• _YOUR INSTRUCTIONS_:
From the line below that contains "(535, 128) = (761, 291): blue" to the line that contains "(374, 284) = (429, 247): orange", repeat every line exactly, both ends included, and nothing else.

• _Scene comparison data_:

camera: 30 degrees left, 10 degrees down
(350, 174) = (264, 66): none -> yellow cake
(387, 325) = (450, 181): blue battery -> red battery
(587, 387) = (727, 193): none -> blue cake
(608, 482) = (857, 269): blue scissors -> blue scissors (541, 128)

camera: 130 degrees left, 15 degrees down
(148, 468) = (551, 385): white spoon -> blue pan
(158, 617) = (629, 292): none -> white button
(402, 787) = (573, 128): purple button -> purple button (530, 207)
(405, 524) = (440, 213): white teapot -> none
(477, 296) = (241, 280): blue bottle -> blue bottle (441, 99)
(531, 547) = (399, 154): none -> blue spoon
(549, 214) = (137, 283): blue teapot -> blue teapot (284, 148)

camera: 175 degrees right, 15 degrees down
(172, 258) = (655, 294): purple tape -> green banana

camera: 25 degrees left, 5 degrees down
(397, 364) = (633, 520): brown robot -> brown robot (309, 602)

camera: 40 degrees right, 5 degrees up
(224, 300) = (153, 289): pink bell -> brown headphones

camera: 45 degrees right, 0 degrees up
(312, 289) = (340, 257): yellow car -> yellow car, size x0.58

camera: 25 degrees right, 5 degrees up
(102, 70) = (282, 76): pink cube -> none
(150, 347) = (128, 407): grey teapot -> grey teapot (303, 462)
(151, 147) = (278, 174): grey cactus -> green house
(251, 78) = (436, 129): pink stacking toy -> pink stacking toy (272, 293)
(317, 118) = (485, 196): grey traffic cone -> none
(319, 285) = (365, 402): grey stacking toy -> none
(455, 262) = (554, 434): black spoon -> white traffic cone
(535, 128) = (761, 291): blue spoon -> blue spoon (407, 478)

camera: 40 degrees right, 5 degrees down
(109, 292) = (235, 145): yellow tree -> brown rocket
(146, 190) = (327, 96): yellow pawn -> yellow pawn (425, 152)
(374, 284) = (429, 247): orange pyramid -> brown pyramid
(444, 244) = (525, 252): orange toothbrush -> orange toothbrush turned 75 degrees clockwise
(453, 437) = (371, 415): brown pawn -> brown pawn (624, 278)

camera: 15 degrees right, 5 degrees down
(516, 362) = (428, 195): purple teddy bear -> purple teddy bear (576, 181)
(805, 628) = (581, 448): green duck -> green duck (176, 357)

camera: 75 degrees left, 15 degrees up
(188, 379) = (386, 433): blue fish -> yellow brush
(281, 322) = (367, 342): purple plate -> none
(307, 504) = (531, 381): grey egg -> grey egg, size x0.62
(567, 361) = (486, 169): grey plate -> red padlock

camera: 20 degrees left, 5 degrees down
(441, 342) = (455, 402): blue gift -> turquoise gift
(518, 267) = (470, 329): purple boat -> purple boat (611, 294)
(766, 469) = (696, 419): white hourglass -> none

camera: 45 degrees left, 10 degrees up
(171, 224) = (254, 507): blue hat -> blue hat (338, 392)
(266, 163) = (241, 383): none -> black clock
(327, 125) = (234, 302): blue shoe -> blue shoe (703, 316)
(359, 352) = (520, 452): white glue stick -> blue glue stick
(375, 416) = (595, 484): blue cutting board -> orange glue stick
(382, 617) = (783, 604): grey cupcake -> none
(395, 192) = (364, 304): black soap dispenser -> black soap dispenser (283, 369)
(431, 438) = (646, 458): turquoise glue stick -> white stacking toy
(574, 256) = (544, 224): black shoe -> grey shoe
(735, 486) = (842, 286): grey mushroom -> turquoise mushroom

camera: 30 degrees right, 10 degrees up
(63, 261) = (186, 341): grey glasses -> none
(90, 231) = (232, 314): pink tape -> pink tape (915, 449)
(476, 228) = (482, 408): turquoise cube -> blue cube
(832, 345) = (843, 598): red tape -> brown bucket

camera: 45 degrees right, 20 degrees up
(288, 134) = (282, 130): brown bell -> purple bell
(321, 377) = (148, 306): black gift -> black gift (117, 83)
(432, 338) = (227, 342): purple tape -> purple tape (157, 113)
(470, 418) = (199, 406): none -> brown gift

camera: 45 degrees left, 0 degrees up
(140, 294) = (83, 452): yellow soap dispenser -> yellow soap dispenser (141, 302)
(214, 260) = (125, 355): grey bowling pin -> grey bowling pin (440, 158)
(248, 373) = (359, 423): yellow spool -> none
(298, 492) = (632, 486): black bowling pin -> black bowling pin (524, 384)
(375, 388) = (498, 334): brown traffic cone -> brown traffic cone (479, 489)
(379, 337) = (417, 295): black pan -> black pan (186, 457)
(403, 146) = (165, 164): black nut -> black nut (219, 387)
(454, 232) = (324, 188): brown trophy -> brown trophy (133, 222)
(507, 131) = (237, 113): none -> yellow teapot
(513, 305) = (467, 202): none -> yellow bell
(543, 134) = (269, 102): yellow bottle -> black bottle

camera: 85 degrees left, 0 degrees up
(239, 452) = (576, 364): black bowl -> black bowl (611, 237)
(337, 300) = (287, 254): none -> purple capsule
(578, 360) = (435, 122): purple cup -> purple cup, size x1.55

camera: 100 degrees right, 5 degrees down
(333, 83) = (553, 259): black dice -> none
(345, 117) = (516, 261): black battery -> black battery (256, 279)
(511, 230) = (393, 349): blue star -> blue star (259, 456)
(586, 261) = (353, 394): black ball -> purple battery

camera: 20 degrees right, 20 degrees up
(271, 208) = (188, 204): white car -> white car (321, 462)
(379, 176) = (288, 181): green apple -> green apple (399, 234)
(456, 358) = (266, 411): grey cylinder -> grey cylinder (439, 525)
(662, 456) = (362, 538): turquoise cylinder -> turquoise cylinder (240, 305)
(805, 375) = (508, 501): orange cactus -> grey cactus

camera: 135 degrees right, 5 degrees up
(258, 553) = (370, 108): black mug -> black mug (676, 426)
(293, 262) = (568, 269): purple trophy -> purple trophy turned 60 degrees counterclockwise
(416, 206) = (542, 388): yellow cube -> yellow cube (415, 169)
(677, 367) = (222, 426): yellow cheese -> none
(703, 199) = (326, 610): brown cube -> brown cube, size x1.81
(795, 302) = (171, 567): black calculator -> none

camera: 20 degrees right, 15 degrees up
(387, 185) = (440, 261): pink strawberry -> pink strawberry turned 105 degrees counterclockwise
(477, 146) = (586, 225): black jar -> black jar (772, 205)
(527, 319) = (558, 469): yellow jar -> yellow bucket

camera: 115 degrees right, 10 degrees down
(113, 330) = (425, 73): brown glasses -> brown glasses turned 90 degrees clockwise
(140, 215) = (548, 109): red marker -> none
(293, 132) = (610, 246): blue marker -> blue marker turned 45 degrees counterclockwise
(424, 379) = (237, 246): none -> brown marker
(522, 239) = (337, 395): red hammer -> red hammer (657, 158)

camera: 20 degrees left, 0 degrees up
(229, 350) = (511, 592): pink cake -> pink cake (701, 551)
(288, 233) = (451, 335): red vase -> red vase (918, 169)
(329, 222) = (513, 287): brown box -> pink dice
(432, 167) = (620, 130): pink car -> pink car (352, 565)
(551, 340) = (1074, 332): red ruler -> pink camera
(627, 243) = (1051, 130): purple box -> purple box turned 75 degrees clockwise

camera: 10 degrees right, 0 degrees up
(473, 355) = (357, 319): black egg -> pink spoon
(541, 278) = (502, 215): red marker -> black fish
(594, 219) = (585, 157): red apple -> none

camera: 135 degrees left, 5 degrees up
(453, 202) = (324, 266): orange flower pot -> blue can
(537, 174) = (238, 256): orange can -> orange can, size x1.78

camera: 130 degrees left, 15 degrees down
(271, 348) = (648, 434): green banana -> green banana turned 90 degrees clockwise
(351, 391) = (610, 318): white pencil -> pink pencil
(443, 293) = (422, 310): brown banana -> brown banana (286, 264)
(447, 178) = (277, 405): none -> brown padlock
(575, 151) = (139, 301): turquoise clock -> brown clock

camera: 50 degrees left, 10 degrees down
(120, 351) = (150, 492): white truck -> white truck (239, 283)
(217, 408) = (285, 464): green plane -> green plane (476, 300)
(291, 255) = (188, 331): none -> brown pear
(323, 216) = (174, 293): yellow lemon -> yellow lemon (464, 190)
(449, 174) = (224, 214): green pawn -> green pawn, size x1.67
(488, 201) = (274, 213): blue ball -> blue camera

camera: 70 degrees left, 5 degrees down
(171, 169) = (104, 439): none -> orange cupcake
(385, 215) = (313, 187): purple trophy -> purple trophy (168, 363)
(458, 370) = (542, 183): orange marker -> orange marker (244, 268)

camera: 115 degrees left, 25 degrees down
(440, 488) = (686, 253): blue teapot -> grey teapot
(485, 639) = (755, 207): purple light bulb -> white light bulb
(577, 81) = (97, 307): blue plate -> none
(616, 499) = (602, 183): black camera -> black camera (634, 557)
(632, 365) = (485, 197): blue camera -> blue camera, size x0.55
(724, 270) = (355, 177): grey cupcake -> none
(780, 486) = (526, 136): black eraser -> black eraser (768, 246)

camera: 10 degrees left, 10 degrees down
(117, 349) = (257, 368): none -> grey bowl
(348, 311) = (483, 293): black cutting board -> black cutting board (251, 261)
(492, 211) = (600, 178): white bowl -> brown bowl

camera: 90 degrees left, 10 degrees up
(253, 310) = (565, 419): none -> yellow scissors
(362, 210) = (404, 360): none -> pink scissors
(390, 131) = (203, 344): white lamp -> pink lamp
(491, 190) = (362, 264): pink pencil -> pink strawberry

• _COMPLETED EXERCISE_:
(535, 128) = (761, 291): blue spoon -> blue spoon (407, 478)

camera: 40 degrees right, 5 degrees down
(109, 292) = (235, 145): yellow tree -> brown rocket
(146, 190) = (327, 96): yellow pawn -> yellow pawn (425, 152)
(374, 284) = (429, 247): orange pyramid -> brown pyramid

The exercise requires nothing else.